**MATERIAL FOR THIS TASK**
** start **
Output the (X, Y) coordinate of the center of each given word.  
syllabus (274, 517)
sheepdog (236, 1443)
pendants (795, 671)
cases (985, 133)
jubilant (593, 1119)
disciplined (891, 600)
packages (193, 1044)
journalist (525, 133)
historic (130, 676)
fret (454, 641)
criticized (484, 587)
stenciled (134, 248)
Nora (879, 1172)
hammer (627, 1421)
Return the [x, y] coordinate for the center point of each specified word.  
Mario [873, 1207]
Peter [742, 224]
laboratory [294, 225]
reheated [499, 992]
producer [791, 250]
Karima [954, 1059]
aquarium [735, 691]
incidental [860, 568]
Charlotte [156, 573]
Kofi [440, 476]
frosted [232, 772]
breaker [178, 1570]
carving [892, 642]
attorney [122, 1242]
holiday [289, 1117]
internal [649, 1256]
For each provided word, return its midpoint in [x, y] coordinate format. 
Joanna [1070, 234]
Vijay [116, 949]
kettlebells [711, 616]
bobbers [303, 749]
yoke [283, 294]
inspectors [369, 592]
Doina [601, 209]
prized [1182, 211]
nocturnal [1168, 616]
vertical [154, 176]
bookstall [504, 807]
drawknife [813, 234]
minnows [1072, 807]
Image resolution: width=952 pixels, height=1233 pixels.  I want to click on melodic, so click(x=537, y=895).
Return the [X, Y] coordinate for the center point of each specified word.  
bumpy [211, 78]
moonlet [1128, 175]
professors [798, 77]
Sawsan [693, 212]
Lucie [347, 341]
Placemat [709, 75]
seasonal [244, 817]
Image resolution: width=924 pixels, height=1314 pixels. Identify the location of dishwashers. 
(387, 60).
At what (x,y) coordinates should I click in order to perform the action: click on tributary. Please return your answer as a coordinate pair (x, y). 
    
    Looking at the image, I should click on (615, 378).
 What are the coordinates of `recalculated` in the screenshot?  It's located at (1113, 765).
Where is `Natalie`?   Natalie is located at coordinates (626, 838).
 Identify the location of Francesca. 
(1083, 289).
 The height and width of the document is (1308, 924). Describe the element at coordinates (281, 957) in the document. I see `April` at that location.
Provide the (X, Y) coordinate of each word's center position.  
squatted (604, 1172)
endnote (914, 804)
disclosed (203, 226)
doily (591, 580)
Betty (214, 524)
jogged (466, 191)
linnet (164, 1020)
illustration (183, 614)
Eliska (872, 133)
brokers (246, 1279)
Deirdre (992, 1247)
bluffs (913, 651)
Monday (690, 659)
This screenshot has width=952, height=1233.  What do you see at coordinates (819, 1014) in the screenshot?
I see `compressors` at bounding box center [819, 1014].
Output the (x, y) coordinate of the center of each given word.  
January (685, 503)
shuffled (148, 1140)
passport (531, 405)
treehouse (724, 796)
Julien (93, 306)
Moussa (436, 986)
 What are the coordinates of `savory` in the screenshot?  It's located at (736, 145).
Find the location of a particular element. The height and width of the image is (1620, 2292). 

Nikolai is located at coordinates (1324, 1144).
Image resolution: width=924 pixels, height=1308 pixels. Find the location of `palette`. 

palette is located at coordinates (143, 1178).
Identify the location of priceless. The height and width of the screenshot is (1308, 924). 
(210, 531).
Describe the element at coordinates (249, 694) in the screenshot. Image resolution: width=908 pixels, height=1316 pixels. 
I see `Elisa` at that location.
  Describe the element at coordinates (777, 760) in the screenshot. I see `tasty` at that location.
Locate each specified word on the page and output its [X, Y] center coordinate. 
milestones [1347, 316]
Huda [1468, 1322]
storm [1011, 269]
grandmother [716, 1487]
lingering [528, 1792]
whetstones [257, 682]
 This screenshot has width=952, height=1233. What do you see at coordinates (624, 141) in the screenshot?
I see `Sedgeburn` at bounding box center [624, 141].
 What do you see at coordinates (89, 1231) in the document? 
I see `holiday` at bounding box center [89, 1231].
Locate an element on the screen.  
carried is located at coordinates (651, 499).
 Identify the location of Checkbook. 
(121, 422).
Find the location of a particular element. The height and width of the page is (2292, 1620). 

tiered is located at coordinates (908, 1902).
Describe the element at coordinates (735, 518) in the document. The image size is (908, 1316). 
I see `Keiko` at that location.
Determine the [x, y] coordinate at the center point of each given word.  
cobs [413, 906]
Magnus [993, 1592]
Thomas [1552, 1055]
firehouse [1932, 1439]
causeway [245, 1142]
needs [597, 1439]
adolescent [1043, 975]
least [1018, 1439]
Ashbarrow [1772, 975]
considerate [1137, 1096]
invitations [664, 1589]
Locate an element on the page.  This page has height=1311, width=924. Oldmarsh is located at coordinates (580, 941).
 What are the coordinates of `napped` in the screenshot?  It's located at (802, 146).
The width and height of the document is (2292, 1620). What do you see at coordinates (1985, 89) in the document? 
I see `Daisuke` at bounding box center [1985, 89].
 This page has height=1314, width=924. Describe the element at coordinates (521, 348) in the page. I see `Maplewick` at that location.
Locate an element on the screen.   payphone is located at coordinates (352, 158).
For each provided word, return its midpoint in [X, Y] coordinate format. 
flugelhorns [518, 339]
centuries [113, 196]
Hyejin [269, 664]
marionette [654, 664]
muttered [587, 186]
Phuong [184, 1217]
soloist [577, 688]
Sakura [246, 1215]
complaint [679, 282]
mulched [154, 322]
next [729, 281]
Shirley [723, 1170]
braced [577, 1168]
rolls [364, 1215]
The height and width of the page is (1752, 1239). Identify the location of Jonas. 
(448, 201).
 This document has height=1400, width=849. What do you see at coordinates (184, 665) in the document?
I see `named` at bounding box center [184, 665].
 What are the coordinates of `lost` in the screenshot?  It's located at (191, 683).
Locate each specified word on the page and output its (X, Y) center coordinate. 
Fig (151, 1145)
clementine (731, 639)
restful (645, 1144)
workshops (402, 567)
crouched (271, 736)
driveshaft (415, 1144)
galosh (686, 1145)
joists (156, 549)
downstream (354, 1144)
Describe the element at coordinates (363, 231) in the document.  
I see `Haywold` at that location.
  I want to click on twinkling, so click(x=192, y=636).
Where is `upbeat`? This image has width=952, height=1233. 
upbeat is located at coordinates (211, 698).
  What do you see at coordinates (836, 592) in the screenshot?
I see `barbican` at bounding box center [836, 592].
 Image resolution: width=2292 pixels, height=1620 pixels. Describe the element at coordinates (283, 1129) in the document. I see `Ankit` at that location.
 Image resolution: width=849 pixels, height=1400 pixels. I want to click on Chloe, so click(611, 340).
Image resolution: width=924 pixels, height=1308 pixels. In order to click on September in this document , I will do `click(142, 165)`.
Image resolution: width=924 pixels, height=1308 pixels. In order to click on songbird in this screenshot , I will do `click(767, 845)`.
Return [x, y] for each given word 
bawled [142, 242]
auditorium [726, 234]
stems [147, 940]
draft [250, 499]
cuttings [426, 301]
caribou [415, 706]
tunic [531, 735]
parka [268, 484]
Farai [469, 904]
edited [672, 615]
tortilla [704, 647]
** end **
Render every line of the data above as a Markdown table with the columns "Row" and "Data line", numbering each row and omitting blank lines.

**EXERCISE OUTPUT**
| Row | Data line |
|---|---|
| 1 | Output the (X, Y) coordinate of the center of each given word.   |
| 2 | syllabus (274, 517) |
| 3 | sheepdog (236, 1443) |
| 4 | pendants (795, 671) |
| 5 | cases (985, 133) |
| 6 | jubilant (593, 1119) |
| 7 | disciplined (891, 600) |
| 8 | packages (193, 1044) |
| 9 | journalist (525, 133) |
| 10 | historic (130, 676) |
| 11 | fret (454, 641) |
| 12 | criticized (484, 587) |
| 13 | stenciled (134, 248) |
| 14 | Nora (879, 1172) |
| 15 | hammer (627, 1421) |
| 16 | Return the [x, y] coordinate for the center point of each specified word.   |
| 17 | Mario [873, 1207] |
| 18 | Peter [742, 224] |
| 19 | laboratory [294, 225] |
| 20 | reheated [499, 992] |
| 21 | producer [791, 250] |
| 22 | Karima [954, 1059] |
| 23 | aquarium [735, 691] |
| 24 | incidental [860, 568] |
| 25 | Charlotte [156, 573] |
| 26 | Kofi [440, 476] |
| 27 | frosted [232, 772] |
| 28 | breaker [178, 1570] |
| 29 | carving [892, 642] |
| 30 | attorney [122, 1242] |
| 31 | holiday [289, 1117] |
| 32 | internal [649, 1256] |
| 33 | For each provided word, return its midpoint in [x, y] coordinate format.  |
| 34 | Joanna [1070, 234] |
| 35 | Vijay [116, 949] |
| 36 | kettlebells [711, 616] |
| 37 | bobbers [303, 749] |
| 38 | yoke [283, 294] |
| 39 | inspectors [369, 592] |
| 40 | Doina [601, 209] |
| 41 | prized [1182, 211] |
| 42 | nocturnal [1168, 616] |
| 43 | vertical [154, 176] |
| 44 | bookstall [504, 807] |
| 45 | drawknife [813, 234] |
| 46 | minnows [1072, 807] |
| 47 | Image resolution: width=952 pixels, height=1233 pixels.  I want to click on melodic, so click(x=537, y=895). |
| 48 | Return the [X, Y] coordinate for the center point of each specified word.   |
| 49 | bumpy [211, 78] |
| 50 | moonlet [1128, 175] |
| 51 | professors [798, 77] |
| 52 | Sawsan [693, 212] |
| 53 | Lucie [347, 341] |
| 54 | Placemat [709, 75] |
| 55 | seasonal [244, 817] |
| 56 | Image resolution: width=924 pixels, height=1314 pixels. Identify the location of dishwashers.  |
| 57 | (387, 60). |
| 58 | At what (x,y) coordinates should I click in order to perform the action: click on tributary. Please return your answer as a coordinate pair (x, y).  |
| 59 |     Looking at the image, I should click on (615, 378). |
| 60 |  What are the coordinates of `recalculated` in the screenshot?  It's located at (1113, 765). |
| 61 | Where is `Natalie`?   Natalie is located at coordinates (626, 838). |
| 62 |  Identify the location of Francesca.  |
| 63 | (1083, 289). |
| 64 |  The height and width of the document is (1308, 924). Describe the element at coordinates (281, 957) in the document. I see `April` at that location. |
| 65 | Provide the (X, Y) coordinate of each word's center position.   |
| 66 | squatted (604, 1172) |
| 67 | endnote (914, 804) |
| 68 | disclosed (203, 226) |
| 69 | doily (591, 580) |
| 70 | Betty (214, 524) |
| 71 | jogged (466, 191) |
| 72 | linnet (164, 1020) |
| 73 | illustration (183, 614) |
| 74 | Eliska (872, 133) |
| 75 | brokers (246, 1279) |
| 76 | Deirdre (992, 1247) |
| 77 | bluffs (913, 651) |
| 78 | Monday (690, 659) |
| 79 | This screenshot has width=952, height=1233.  What do you see at coordinates (819, 1014) in the screenshot? |
| 80 | I see `compressors` at bounding box center [819, 1014]. |
| 81 | Output the (x, y) coordinate of the center of each given word.   |
| 82 | January (685, 503) |
| 83 | shuffled (148, 1140) |
| 84 | passport (531, 405) |
| 85 | treehouse (724, 796) |
| 86 | Julien (93, 306) |
| 87 | Moussa (436, 986) |
| 88 |  What are the coordinates of `savory` in the screenshot?  It's located at (736, 145). |
| 89 | Find the location of a particular element. The height and width of the image is (1620, 2292).  |
| 90 | Nikolai is located at coordinates (1324, 1144). |
| 91 | Image resolution: width=924 pixels, height=1308 pixels. Find the location of `palette`.  |
| 92 | palette is located at coordinates (143, 1178). |
| 93 | Identify the location of priceless. The height and width of the screenshot is (1308, 924).  |
| 94 | (210, 531). |
| 95 | Describe the element at coordinates (249, 694) in the screenshot. Image resolution: width=908 pixels, height=1316 pixels.  |
| 96 | I see `Elisa` at that location. |
| 97 |   Describe the element at coordinates (777, 760) in the screenshot. I see `tasty` at that location. |
| 98 | Locate each specified word on the page and output its [X, Y] center coordinate.  |
| 99 | milestones [1347, 316] |
| 100 | Huda [1468, 1322] |
| 101 | storm [1011, 269] |
| 102 | grandmother [716, 1487] |
| 103 | lingering [528, 1792] |
| 104 | whetstones [257, 682] |
| 105 |  This screenshot has width=952, height=1233. What do you see at coordinates (624, 141) in the screenshot? |
| 106 | I see `Sedgeburn` at bounding box center [624, 141]. |
| 107 |  What do you see at coordinates (89, 1231) in the document?  |
| 108 | I see `holiday` at bounding box center [89, 1231]. |
| 109 | Locate an element on the screen.   |
| 110 | carried is located at coordinates (651, 499). |
| 111 |  Identify the location of Checkbook.  |
| 112 | (121, 422). |
| 113 | Find the location of a particular element. The height and width of the page is (2292, 1620).  |
| 114 | tiered is located at coordinates (908, 1902). |
| 115 | Describe the element at coordinates (735, 518) in the document. The image size is (908, 1316).  |
| 116 | I see `Keiko` at that location. |
| 117 | Determine the [x, y] coordinate at the center point of each given word.   |
| 118 | cobs [413, 906] |
| 119 | Magnus [993, 1592] |
| 120 | Thomas [1552, 1055] |
| 121 | firehouse [1932, 1439] |
| 122 | causeway [245, 1142] |
| 123 | needs [597, 1439] |
| 124 | adolescent [1043, 975] |
| 125 | least [1018, 1439] |
| 126 | Ashbarrow [1772, 975] |
| 127 | considerate [1137, 1096] |
| 128 | invitations [664, 1589] |
| 129 | Locate an element on the page.  This page has height=1311, width=924. Oldmarsh is located at coordinates (580, 941). |
| 130 |  What are the coordinates of `napped` in the screenshot?  It's located at (802, 146). |
| 131 | The width and height of the document is (2292, 1620). What do you see at coordinates (1985, 89) in the document?  |
| 132 | I see `Daisuke` at bounding box center [1985, 89]. |
| 133 |  This page has height=1314, width=924. Describe the element at coordinates (521, 348) in the page. I see `Maplewick` at that location. |
| 134 | Locate an element on the screen.   payphone is located at coordinates (352, 158). |
| 135 | For each provided word, return its midpoint in [X, Y] coordinate format.  |
| 136 | flugelhorns [518, 339] |
| 137 | centuries [113, 196] |
| 138 | Hyejin [269, 664] |
| 139 | marionette [654, 664] |
| 140 | muttered [587, 186] |
| 141 | Phuong [184, 1217] |
| 142 | soloist [577, 688] |
| 143 | Sakura [246, 1215] |
| 144 | complaint [679, 282] |
| 145 | mulched [154, 322] |
| 146 | next [729, 281] |
| 147 | Shirley [723, 1170] |
| 148 | braced [577, 1168] |
| 149 | rolls [364, 1215] |
| 150 | The height and width of the page is (1752, 1239). Identify the location of Jonas.  |
| 151 | (448, 201). |
| 152 |  This document has height=1400, width=849. What do you see at coordinates (184, 665) in the document? |
| 153 | I see `named` at bounding box center [184, 665]. |
| 154 |  What are the coordinates of `lost` in the screenshot?  It's located at (191, 683). |
| 155 | Locate each specified word on the page and output its (X, Y) center coordinate.  |
| 156 | Fig (151, 1145) |
| 157 | clementine (731, 639) |
| 158 | restful (645, 1144) |
| 159 | workshops (402, 567) |
| 160 | crouched (271, 736) |
| 161 | driveshaft (415, 1144) |
| 162 | galosh (686, 1145) |
| 163 | joists (156, 549) |
| 164 | downstream (354, 1144) |
| 165 | Describe the element at coordinates (363, 231) in the document.   |
| 166 | I see `Haywold` at that location. |
| 167 |   I want to click on twinkling, so click(x=192, y=636). |
| 168 | Where is `upbeat`? This image has width=952, height=1233.  |
| 169 | upbeat is located at coordinates (211, 698). |
| 170 |   What do you see at coordinates (836, 592) in the screenshot? |
| 171 | I see `barbican` at bounding box center [836, 592]. |
| 172 |  Image resolution: width=2292 pixels, height=1620 pixels. Describe the element at coordinates (283, 1129) in the document. I see `Ankit` at that location. |
| 173 |  Image resolution: width=849 pixels, height=1400 pixels. I want to click on Chloe, so click(611, 340). |
| 174 | Image resolution: width=924 pixels, height=1308 pixels. In order to click on September in this document , I will do `click(142, 165)`. |
| 175 | Image resolution: width=924 pixels, height=1308 pixels. In order to click on songbird in this screenshot , I will do `click(767, 845)`. |
| 176 | Return [x, y] for each given word  |
| 177 | bawled [142, 242] |
| 178 | auditorium [726, 234] |
| 179 | stems [147, 940] |
| 180 | draft [250, 499] |
| 181 | cuttings [426, 301] |
| 182 | caribou [415, 706] |
| 183 | tunic [531, 735] |
| 184 | parka [268, 484] |
| 185 | Farai [469, 904] |
| 186 | edited [672, 615] |
| 187 | tortilla [704, 647] |